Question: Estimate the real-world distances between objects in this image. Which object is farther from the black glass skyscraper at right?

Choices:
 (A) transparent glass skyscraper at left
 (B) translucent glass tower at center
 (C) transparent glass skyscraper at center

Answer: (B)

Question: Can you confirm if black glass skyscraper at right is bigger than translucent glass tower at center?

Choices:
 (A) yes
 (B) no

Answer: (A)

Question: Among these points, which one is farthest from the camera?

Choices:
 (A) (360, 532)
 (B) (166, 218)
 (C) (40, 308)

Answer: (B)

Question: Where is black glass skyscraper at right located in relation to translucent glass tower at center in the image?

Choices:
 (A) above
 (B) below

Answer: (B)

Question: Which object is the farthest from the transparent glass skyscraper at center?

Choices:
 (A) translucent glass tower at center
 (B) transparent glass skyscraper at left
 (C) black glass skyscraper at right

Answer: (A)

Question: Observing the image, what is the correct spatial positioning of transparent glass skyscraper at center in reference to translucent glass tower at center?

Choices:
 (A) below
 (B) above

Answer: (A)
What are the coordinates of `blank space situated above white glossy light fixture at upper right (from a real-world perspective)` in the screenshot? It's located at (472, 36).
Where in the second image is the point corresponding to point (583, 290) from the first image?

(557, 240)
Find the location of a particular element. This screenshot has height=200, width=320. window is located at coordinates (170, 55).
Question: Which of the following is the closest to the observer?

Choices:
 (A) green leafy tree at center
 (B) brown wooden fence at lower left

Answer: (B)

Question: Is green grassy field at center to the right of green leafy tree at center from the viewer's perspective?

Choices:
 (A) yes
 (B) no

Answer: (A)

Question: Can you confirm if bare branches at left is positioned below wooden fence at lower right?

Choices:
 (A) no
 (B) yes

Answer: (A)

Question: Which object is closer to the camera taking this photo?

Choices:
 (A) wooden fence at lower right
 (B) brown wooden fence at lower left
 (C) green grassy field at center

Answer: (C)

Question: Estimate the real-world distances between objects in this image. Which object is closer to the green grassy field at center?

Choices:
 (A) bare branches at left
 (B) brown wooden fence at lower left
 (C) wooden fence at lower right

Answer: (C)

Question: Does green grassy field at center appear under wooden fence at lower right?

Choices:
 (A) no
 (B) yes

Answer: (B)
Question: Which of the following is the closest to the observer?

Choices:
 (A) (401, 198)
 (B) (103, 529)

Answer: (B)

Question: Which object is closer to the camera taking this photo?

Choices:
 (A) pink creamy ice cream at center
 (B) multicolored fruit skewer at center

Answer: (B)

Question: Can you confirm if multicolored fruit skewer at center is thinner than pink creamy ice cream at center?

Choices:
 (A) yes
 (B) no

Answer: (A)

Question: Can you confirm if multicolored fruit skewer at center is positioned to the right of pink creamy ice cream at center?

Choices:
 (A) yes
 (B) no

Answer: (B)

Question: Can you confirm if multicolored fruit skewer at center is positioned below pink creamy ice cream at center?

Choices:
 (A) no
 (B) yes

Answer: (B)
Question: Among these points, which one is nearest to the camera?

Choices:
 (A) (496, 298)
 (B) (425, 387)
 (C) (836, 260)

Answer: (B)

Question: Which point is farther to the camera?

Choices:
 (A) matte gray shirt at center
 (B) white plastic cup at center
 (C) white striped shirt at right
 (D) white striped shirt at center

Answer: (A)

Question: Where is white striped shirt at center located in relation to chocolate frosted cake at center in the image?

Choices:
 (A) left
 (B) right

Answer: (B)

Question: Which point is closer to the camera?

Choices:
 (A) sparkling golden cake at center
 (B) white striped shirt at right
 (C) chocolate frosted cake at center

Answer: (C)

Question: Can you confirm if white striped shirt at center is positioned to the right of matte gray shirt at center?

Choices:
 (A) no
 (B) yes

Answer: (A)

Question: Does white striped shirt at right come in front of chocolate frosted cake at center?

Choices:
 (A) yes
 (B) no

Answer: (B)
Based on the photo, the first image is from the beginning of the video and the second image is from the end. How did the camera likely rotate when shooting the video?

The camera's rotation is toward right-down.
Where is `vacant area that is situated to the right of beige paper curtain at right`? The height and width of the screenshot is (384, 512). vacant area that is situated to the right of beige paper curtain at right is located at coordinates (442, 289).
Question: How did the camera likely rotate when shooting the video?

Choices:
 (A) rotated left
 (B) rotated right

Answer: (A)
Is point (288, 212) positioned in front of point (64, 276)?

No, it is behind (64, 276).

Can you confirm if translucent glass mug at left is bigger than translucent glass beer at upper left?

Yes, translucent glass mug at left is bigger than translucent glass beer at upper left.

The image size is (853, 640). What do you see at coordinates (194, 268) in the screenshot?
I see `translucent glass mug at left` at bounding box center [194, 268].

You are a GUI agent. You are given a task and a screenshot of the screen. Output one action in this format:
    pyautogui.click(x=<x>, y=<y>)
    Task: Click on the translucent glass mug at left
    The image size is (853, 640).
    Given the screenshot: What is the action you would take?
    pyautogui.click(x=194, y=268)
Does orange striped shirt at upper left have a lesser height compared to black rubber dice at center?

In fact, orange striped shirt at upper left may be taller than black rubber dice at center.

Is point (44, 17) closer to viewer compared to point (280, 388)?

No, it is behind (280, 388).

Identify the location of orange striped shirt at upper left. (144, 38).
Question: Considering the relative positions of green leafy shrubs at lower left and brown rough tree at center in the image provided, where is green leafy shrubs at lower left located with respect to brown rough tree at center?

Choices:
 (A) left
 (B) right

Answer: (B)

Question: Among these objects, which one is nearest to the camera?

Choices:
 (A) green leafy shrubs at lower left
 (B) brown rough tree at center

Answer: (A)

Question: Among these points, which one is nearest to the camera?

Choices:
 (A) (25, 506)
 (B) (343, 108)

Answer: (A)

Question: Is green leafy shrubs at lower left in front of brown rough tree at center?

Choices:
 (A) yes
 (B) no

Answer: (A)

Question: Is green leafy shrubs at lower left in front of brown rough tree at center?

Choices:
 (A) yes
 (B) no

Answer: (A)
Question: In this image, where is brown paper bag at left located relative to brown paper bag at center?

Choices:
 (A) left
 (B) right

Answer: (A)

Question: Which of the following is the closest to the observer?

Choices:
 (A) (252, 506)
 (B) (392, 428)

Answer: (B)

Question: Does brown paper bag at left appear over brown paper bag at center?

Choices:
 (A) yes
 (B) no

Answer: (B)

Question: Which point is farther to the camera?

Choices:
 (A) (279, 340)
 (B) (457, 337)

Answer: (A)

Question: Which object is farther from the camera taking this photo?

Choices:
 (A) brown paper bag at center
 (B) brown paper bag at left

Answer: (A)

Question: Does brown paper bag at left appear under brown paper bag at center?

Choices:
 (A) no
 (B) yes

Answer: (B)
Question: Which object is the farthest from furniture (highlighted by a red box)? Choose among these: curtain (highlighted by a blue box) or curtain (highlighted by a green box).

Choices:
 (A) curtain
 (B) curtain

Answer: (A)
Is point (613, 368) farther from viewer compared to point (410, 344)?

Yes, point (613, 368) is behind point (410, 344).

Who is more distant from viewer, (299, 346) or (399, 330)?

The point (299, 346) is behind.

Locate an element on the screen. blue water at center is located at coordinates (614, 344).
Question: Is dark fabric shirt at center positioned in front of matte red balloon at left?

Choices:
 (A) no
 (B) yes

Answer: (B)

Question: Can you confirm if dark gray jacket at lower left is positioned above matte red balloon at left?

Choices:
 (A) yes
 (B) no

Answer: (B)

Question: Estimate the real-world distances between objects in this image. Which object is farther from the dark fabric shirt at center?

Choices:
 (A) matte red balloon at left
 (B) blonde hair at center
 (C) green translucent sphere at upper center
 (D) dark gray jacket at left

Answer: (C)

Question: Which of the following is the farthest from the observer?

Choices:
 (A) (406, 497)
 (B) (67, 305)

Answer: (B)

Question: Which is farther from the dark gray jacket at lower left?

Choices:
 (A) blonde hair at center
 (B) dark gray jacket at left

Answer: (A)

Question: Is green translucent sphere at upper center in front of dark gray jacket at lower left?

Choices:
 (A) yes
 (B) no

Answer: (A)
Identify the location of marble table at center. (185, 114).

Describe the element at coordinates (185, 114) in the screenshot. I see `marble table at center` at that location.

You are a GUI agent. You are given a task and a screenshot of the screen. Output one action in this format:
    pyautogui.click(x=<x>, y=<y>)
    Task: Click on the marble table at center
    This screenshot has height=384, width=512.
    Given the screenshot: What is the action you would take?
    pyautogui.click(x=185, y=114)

──────────

EXERCISE: Format the data from its first line through the line containing "Question: Among these points, which one is farthest" as a numbered list, leaving out blank lines.

RESPONSE BOX:
1. Question: Estimate the real-world distances between objects in this image. Which object is farther from the black glass skyscraper at right?
2. Choices:
3.  (A) transparent glass skyscraper at left
4.  (B) translucent glass tower at center
5.  (C) transparent glass skyscraper at center
6. Answer: (B)
7. Question: Can you confirm if black glass skyscraper at right is bigger than translucent glass tower at center?
8. Choices:
9.  (A) yes
10.  (B) no
11. Answer: (A)
12. Question: Among these points, which one is farthest from the camera?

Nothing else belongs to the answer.